Quote precisely the final stretch of the listing: start at the line containing "(175, 189) = (342, 415): none" and stop after the last line.

◆ **Material shown**:
Content starts

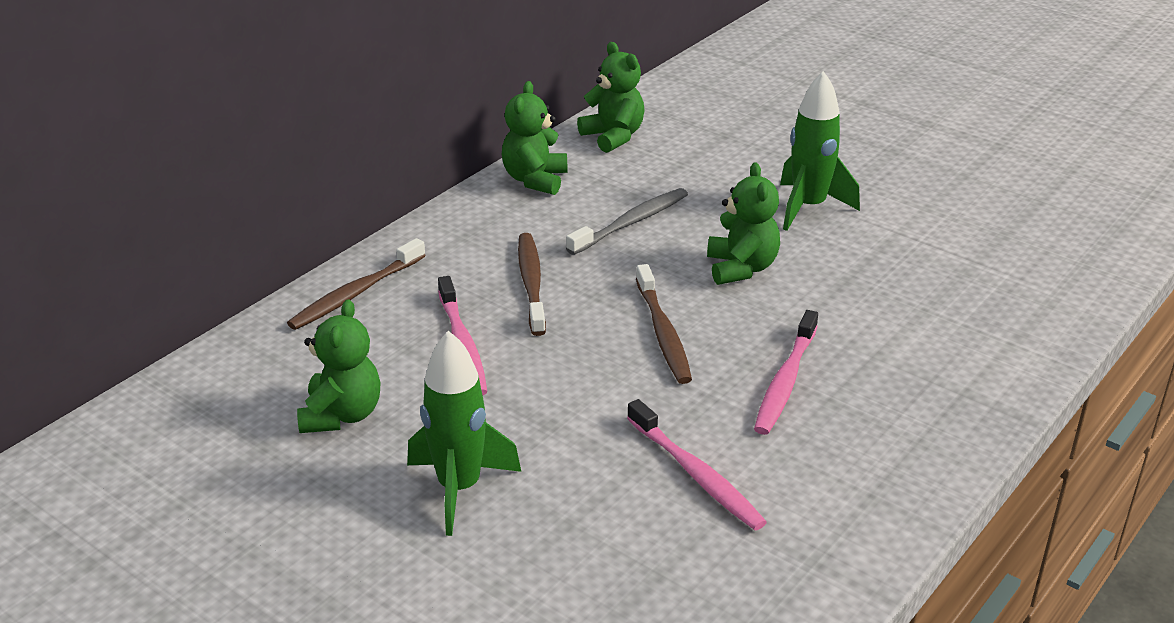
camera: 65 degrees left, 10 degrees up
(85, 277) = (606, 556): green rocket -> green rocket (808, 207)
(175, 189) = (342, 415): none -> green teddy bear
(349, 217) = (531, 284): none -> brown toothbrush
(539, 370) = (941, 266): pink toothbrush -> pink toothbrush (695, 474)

Content ends

◆ **Answer section**:
(175, 189) = (342, 415): none -> green teddy bear
(349, 217) = (531, 284): none -> brown toothbrush
(539, 370) = (941, 266): pink toothbrush -> pink toothbrush (695, 474)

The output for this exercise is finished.